**What you are asked to do**. Nothing but the lines from the one containing "window: (65, 258) -> (154, 140), moved" through the one containing "stool: (240, 358) -> (100, 135), moved", both included, should be given again, each exactly as written below.

**Materials provided**.
----

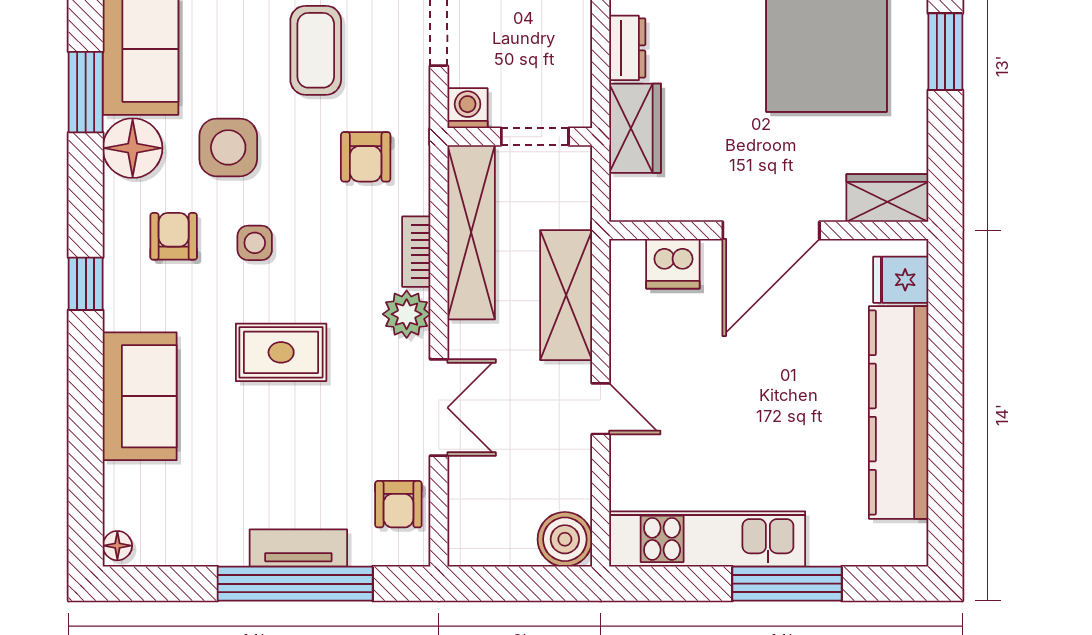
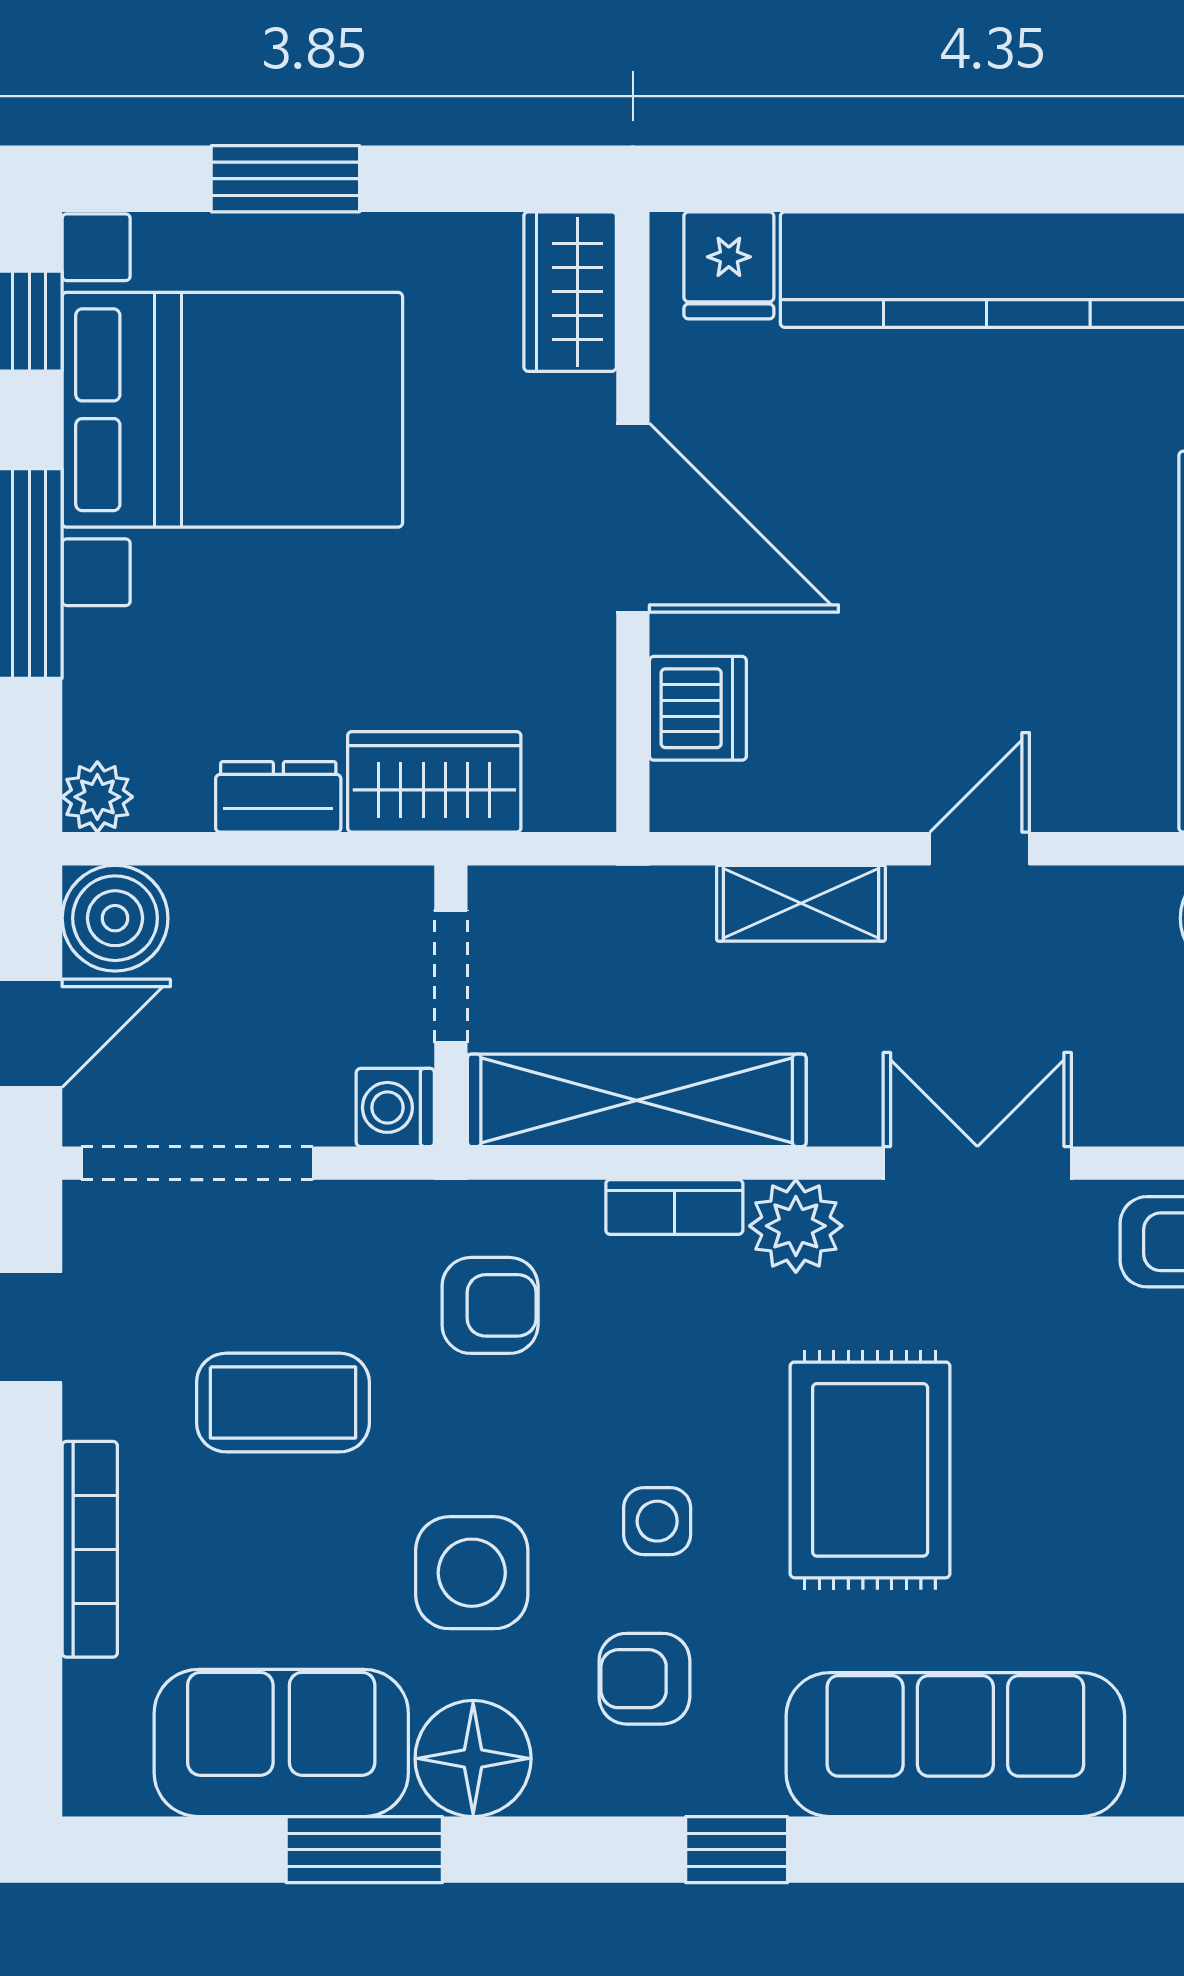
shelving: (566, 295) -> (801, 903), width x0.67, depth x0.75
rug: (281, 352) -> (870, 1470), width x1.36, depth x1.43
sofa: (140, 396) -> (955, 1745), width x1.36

----

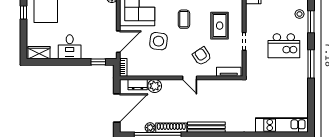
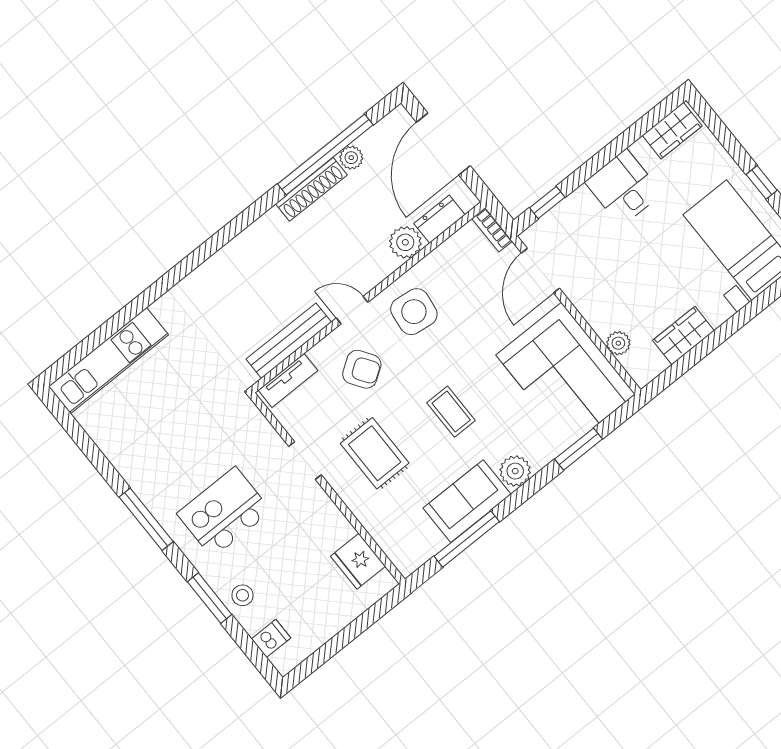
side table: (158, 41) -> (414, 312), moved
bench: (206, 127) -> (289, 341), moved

----

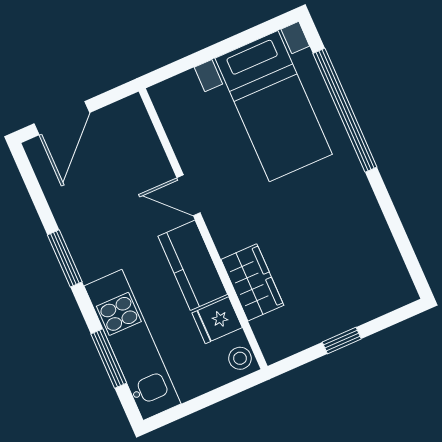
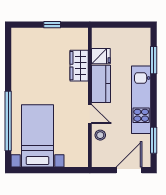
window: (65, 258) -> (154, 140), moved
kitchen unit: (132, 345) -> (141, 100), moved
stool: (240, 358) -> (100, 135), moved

----

**Output below**.
window: (65, 258) -> (154, 140), moved
kitchen unit: (132, 345) -> (141, 100), moved
stool: (240, 358) -> (100, 135), moved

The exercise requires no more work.